Locate the word "glasses" in the entries below, then gather every line that holds it.

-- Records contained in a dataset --
______________________________
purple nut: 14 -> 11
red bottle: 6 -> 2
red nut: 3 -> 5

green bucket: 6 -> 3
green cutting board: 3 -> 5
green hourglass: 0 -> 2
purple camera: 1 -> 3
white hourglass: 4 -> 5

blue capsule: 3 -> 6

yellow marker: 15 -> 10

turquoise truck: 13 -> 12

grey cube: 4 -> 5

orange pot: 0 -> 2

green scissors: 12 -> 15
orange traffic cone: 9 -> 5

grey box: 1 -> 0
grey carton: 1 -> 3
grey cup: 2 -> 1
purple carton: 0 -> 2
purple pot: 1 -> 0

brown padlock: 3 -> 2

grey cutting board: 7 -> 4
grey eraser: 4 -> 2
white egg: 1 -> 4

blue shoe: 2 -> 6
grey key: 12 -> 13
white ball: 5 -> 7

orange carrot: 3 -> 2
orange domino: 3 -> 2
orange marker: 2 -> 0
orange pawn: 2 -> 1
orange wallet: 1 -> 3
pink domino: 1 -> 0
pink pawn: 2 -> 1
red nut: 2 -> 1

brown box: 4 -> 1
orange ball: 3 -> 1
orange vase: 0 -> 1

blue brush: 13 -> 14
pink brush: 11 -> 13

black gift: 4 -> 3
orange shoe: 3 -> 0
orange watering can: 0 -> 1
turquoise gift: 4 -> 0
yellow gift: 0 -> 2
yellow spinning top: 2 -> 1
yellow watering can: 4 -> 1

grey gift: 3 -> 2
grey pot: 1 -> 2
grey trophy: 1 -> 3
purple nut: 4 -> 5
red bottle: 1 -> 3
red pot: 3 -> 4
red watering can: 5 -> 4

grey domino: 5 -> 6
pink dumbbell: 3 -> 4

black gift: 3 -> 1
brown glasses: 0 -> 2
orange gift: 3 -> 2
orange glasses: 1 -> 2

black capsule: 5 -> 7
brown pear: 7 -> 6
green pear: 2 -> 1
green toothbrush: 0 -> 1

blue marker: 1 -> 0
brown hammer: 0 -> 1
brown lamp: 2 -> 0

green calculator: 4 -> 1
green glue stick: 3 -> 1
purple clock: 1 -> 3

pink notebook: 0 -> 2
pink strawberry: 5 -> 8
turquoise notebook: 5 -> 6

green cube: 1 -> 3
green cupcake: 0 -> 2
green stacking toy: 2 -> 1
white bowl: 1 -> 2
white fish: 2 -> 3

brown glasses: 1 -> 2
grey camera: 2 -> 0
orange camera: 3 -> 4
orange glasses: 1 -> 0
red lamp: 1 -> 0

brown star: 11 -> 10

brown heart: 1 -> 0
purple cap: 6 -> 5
______________________________
-- Task output --
brown glasses: 0 -> 2
orange glasses: 1 -> 2
brown glasses: 1 -> 2
orange glasses: 1 -> 0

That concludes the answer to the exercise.